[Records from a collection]

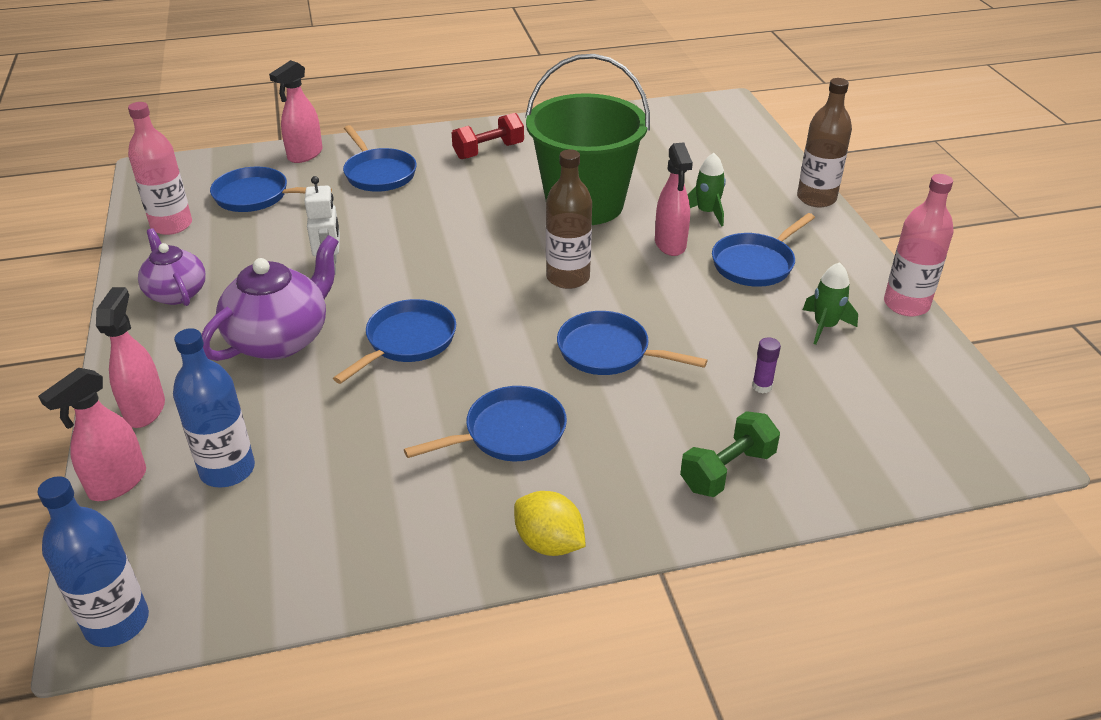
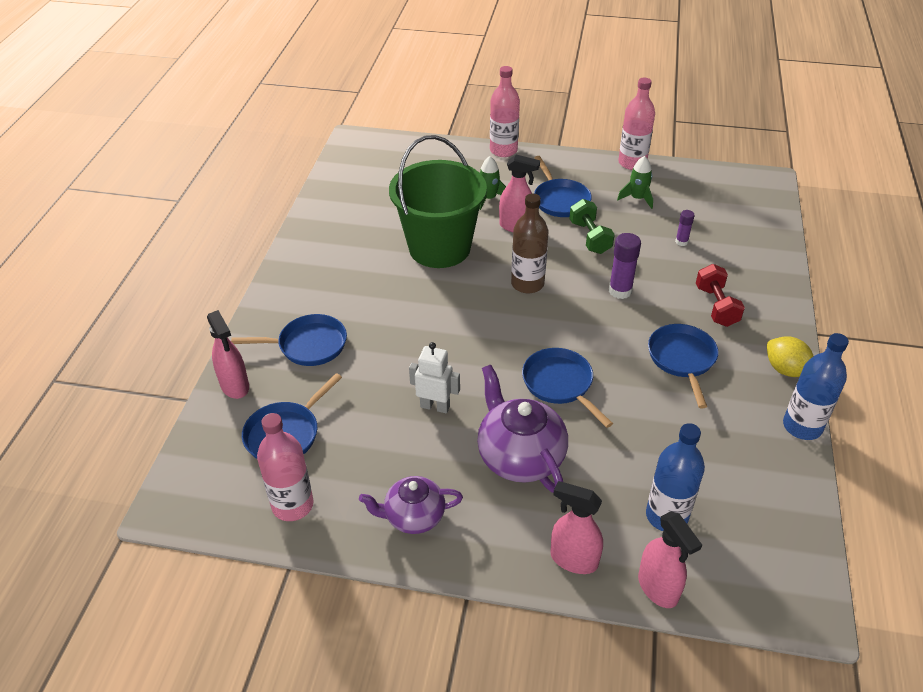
camera: 65 degrees left, 5 degrees up
(117, 623) = (804, 603): blue bottle -> blue bottle (802, 426)
(488, 151) = (323, 273): red dumbbell -> red dumbbell (716, 306)
(549, 543) = (785, 370): yellow lemon -> yellow lemon turned 75 degrees clockwise
(609, 352) = (620, 291): blue pan -> purple glue stick
(727, 470) = (748, 280): green dumbbell -> green dumbbell (590, 237)
(816, 198) = (503, 150): brown bottle -> pink bottle

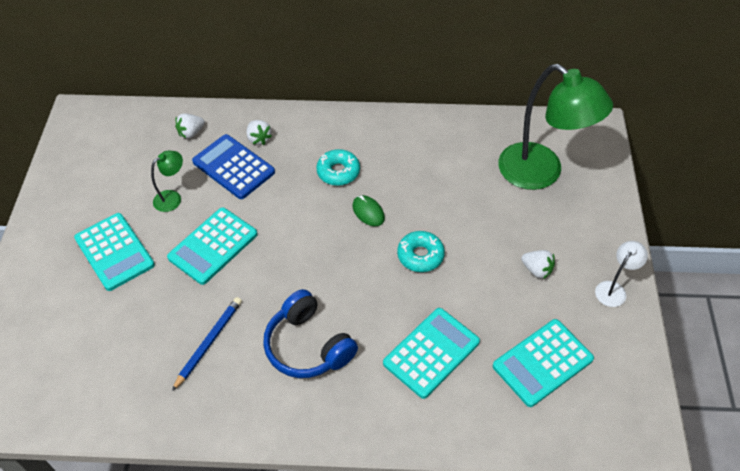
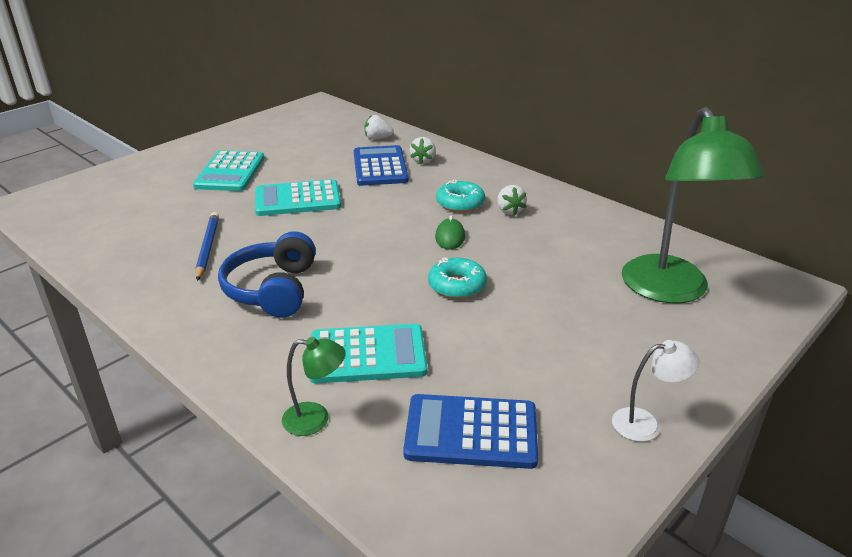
camera: 40 degrees right, 20 degrees down
(172, 198) = (311, 163): green lamp -> green lamp (316, 419)
(209, 343) = (208, 248): blue pencil -> blue pencil turned 75 degrees counterclockwise
(537, 270) = (567, 357): white strawberry -> white strawberry (509, 211)
(542, 362) = (471, 432): turquoise calculator -> blue calculator

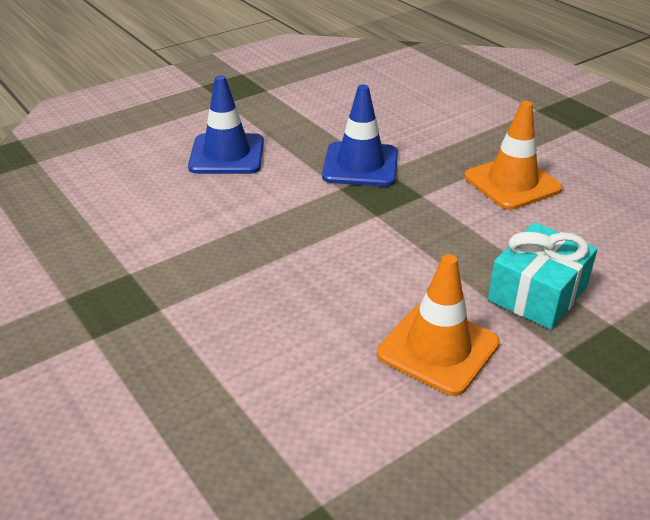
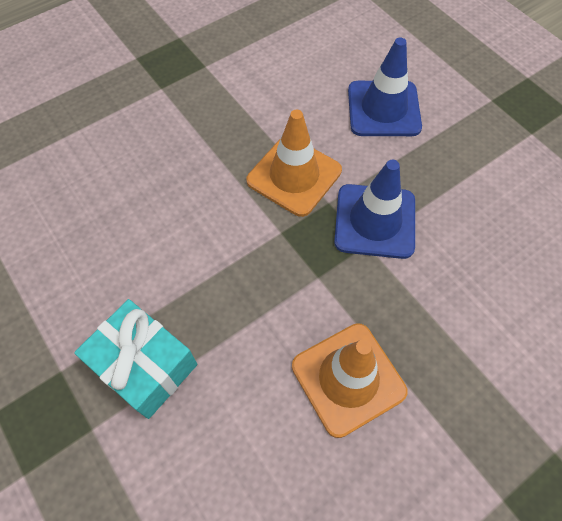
camera: 90 degrees right, 25 degrees up
(438, 349) = (85, 268): orange traffic cone -> orange traffic cone (294, 176)

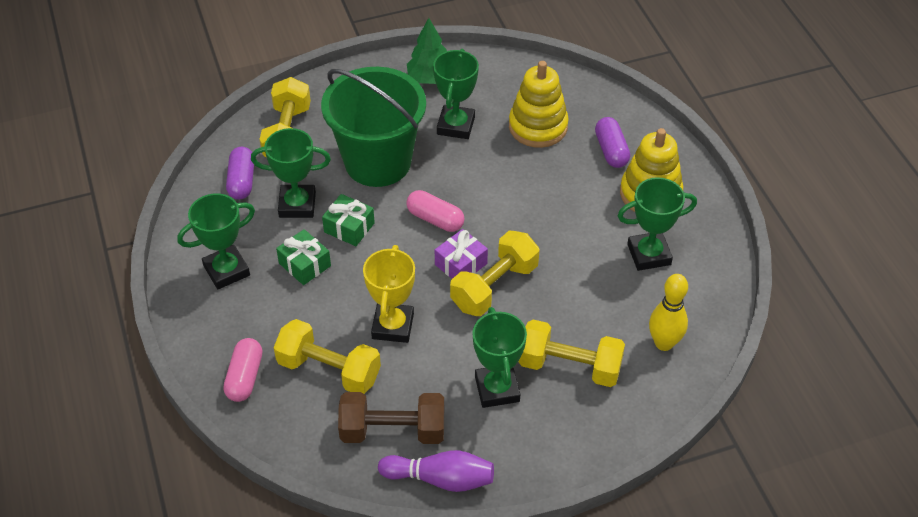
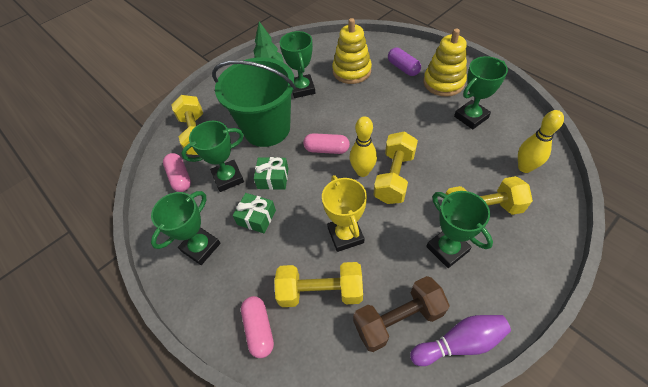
camera: 20 degrees left, 5 degrees up
(242, 181) = (180, 177): purple capsule -> pink capsule
(461, 264) = (362, 171): purple gift -> yellow bowling pin

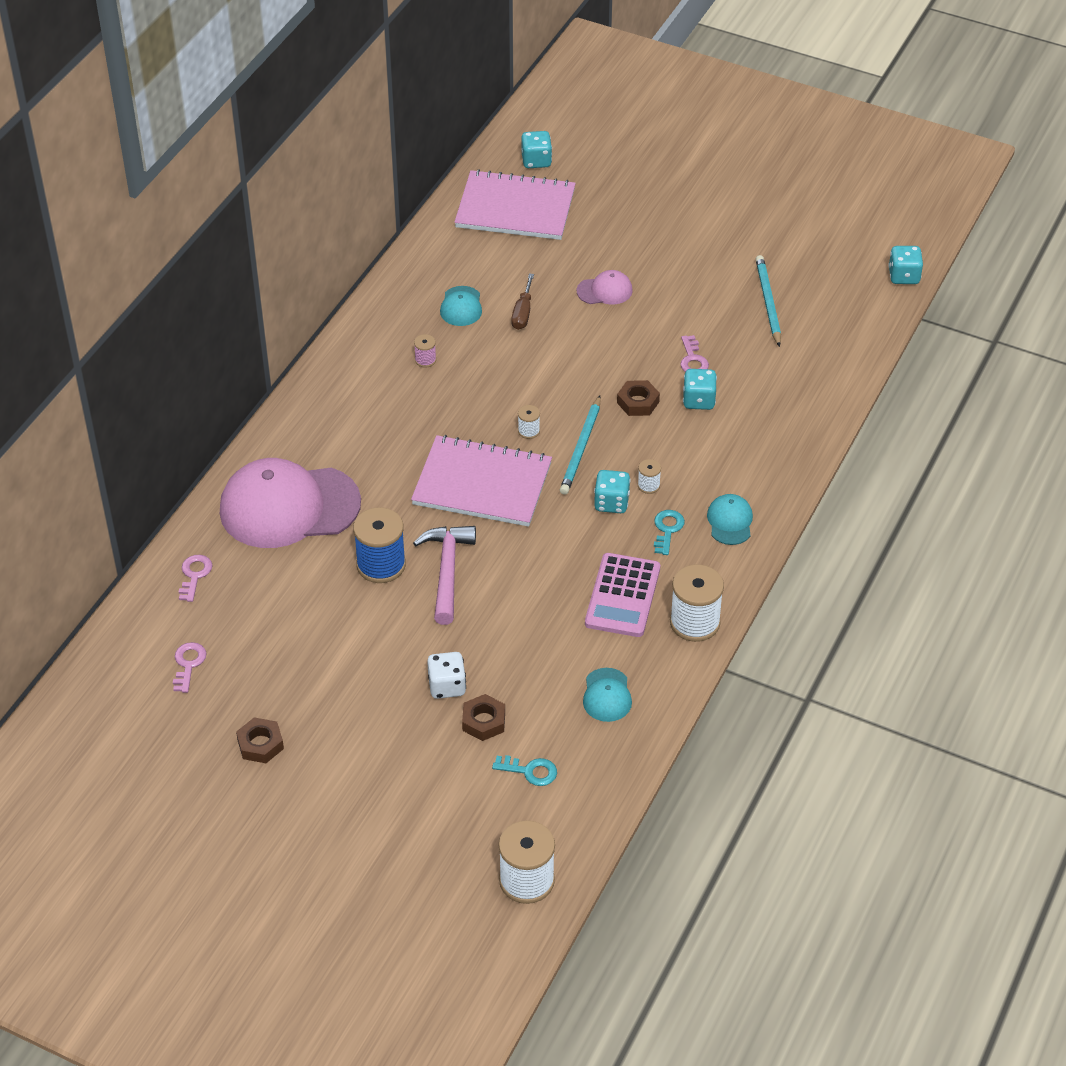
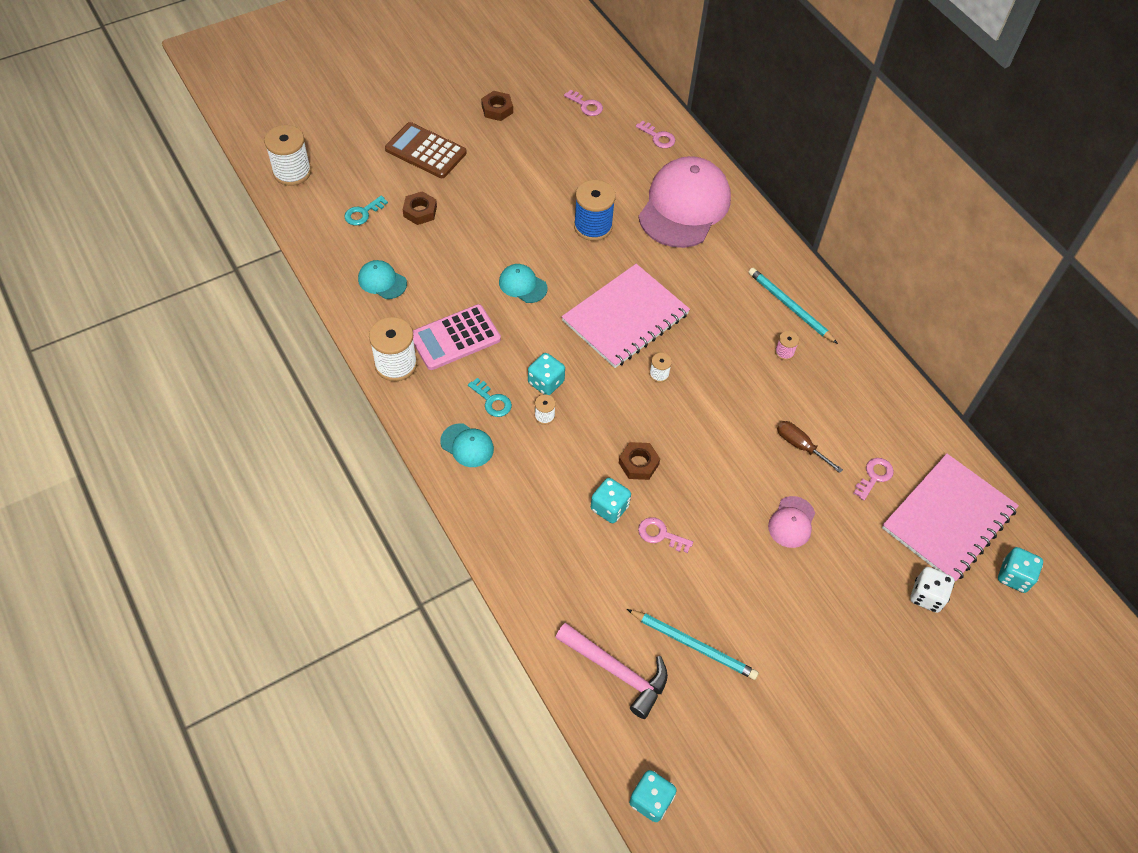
camera: 120 degrees right, 10 degrees up
(386, 772) = (426, 151): none -> brown calculator
(447, 571) = (559, 257): pink hammer -> pink hammer (617, 671)
(447, 686) = (463, 208): white dice -> white dice (926, 596)
(461, 306) = (835, 408): turquoise cap -> turquoise cap (522, 285)
(512, 260) = (874, 476): none -> pink key
(581, 448) = (616, 396): turquoise pencil -> turquoise pencil (790, 307)
(622, 596) = (455, 338): pink calculator -> pink calculator turned 75 degrees counterclockwise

- Exercise goal:
Output all of the records word for word, and keep the pictures out of the copy.

- The answer:
camera: 65 degrees left, 5 degrees up
(117, 623) = (804, 603): blue bottle -> blue bottle (802, 426)
(488, 151) = (323, 273): red dumbbell -> red dumbbell (716, 306)
(549, 543) = (785, 370): yellow lemon -> yellow lemon turned 75 degrees clockwise
(609, 352) = (620, 291): blue pan -> purple glue stick
(727, 470) = (748, 280): green dumbbell -> green dumbbell (590, 237)
(816, 198) = (503, 150): brown bottle -> pink bottle

camera: 40 degrees right, 20 degrees down
(172, 198) = (311, 163): green lamp -> green lamp (316, 419)
(209, 343) = (208, 248): blue pencil -> blue pencil turned 75 degrees counterclockwise
(537, 270) = (567, 357): white strawberry -> white strawberry (509, 211)
(542, 362) = (471, 432): turquoise calculator -> blue calculator

camera: 90 degrees right, 25 degrees up
(438, 349) = (85, 268): orange traffic cone -> orange traffic cone (294, 176)

camera: 20 degrees left, 5 degrees up
(242, 181) = (180, 177): purple capsule -> pink capsule
(461, 264) = (362, 171): purple gift -> yellow bowling pin

camera: 120 degrees right, 10 degrees up
(386, 772) = (426, 151): none -> brown calculator
(447, 571) = (559, 257): pink hammer -> pink hammer (617, 671)
(447, 686) = (463, 208): white dice -> white dice (926, 596)
(461, 306) = (835, 408): turquoise cap -> turquoise cap (522, 285)
(512, 260) = (874, 476): none -> pink key
(581, 448) = (616, 396): turquoise pencil -> turquoise pencil (790, 307)
(622, 596) = (455, 338): pink calculator -> pink calculator turned 75 degrees counterclockwise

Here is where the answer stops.